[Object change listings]

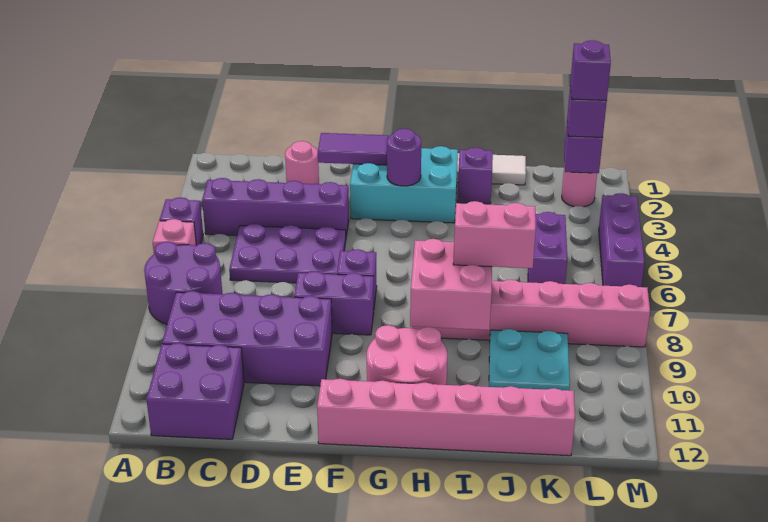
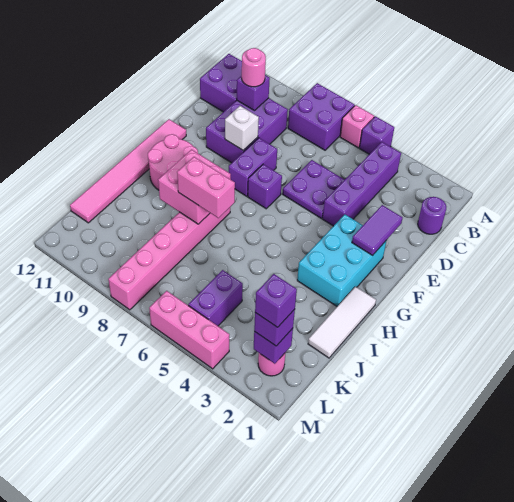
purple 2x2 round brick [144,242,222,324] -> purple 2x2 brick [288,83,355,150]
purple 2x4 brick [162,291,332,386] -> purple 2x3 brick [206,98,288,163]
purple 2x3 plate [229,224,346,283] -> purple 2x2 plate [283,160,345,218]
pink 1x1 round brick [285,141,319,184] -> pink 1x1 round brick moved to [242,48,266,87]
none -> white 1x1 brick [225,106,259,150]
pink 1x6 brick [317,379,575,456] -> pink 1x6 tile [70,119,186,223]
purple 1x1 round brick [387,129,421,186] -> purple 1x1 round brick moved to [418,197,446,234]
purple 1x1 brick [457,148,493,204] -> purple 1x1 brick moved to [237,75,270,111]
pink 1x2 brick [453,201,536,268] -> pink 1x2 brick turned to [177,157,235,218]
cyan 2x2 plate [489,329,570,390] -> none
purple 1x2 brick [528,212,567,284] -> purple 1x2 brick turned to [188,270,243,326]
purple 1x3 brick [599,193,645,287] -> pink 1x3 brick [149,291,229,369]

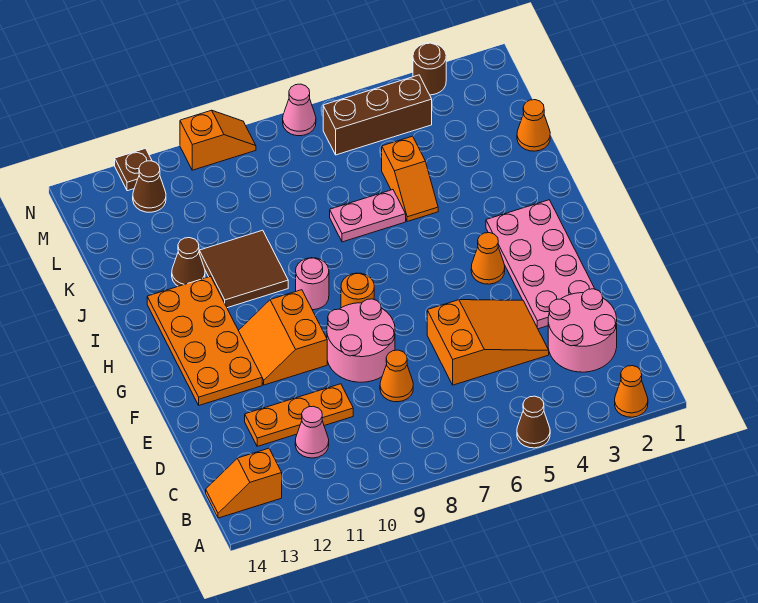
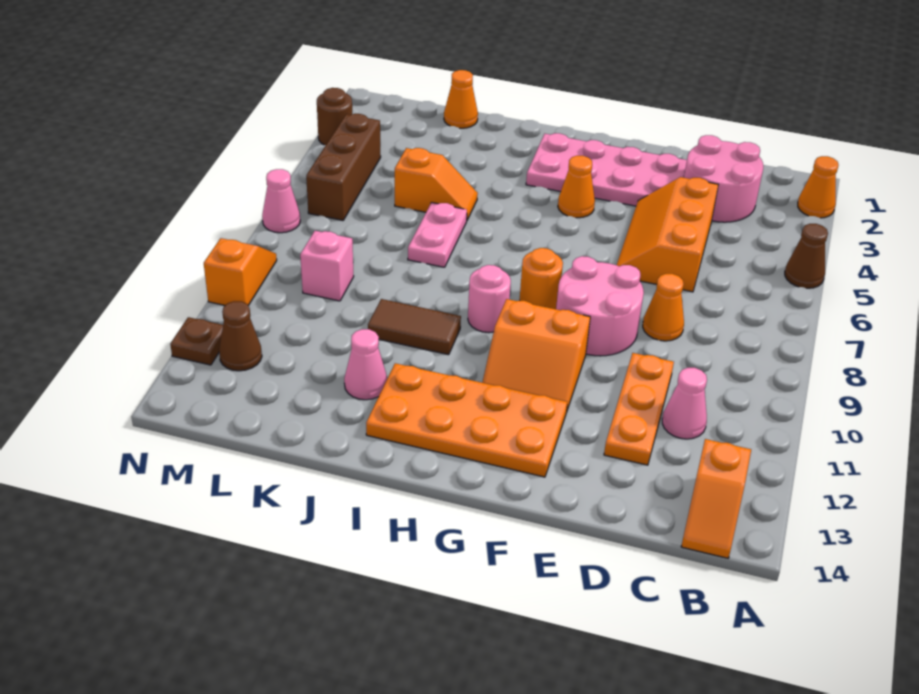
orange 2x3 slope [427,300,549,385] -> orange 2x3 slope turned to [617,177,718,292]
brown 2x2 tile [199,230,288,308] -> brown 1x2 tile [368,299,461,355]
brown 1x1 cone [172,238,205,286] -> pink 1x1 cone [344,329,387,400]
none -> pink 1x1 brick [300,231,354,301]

==

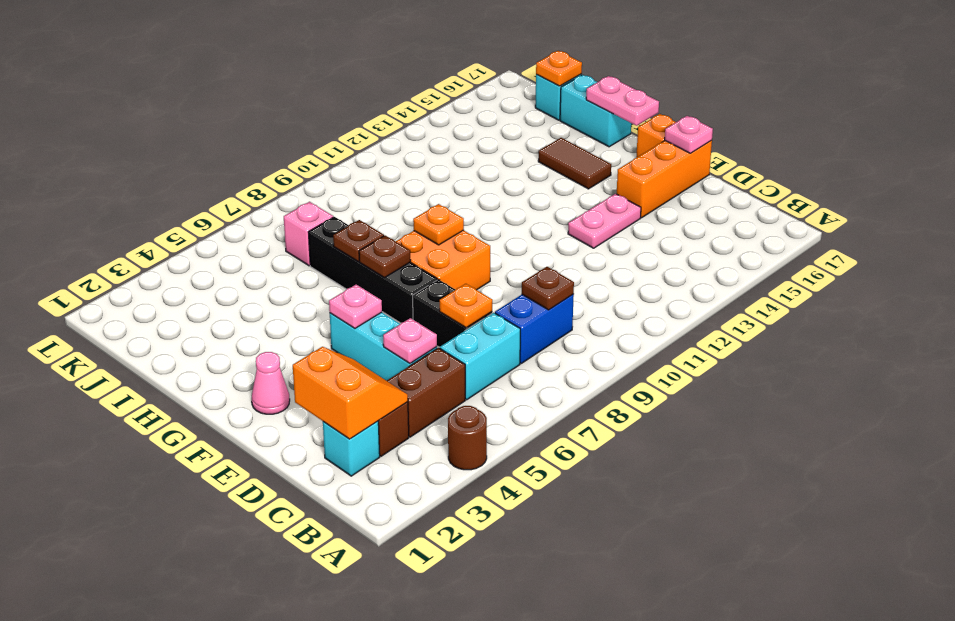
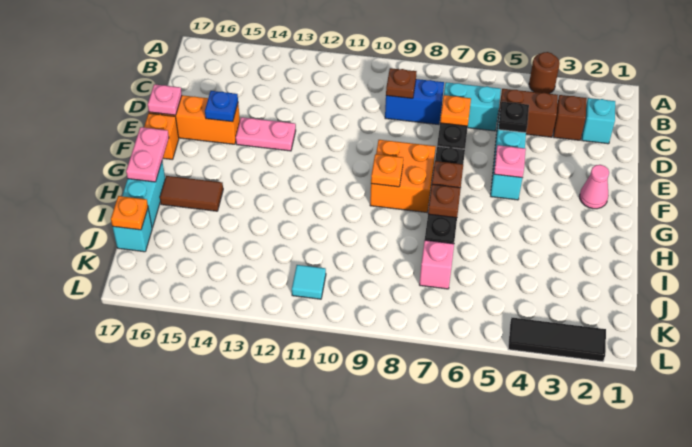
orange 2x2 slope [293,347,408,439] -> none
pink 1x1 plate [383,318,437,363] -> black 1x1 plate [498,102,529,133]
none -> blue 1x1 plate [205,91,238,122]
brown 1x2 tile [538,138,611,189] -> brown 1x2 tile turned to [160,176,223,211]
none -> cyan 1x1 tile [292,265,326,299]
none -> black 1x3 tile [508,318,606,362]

--

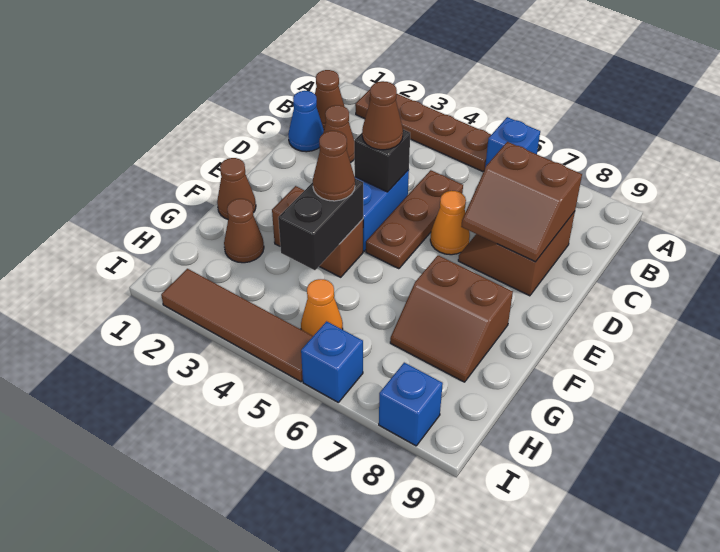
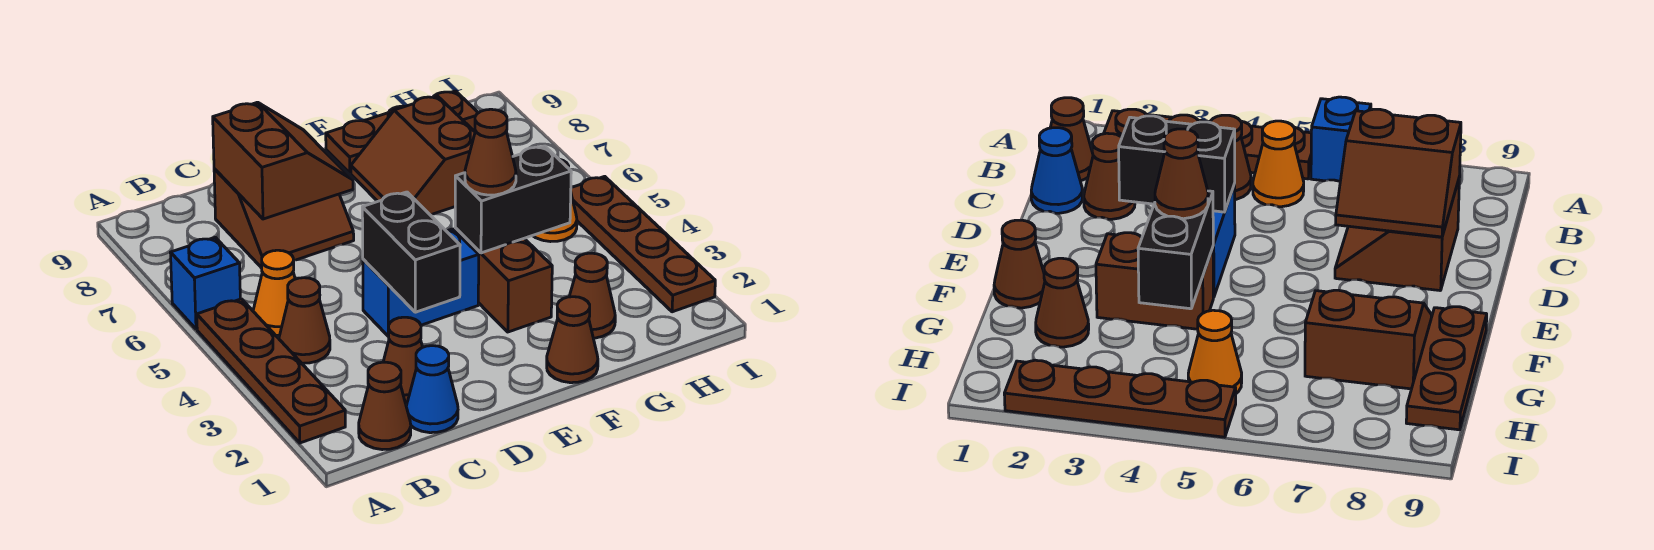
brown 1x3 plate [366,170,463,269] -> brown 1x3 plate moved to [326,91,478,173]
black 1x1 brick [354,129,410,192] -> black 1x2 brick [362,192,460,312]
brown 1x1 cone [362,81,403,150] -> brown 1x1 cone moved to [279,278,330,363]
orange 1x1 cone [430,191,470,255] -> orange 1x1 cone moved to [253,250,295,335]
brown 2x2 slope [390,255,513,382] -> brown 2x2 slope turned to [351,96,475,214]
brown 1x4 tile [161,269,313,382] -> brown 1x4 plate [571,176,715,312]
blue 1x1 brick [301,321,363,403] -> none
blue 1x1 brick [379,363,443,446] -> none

Problem details — Using the data above, extract exactly the lines from the one that holds "orange 2x2 slope [293,347,408,439] -> none" to the one that holds "none -> black 1x3 tile [508,318,606,362]", both ends included, and no others.

Solution for this problem —
orange 2x2 slope [293,347,408,439] -> none
pink 1x1 plate [383,318,437,363] -> black 1x1 plate [498,102,529,133]
none -> blue 1x1 plate [205,91,238,122]
brown 1x2 tile [538,138,611,189] -> brown 1x2 tile turned to [160,176,223,211]
none -> cyan 1x1 tile [292,265,326,299]
none -> black 1x3 tile [508,318,606,362]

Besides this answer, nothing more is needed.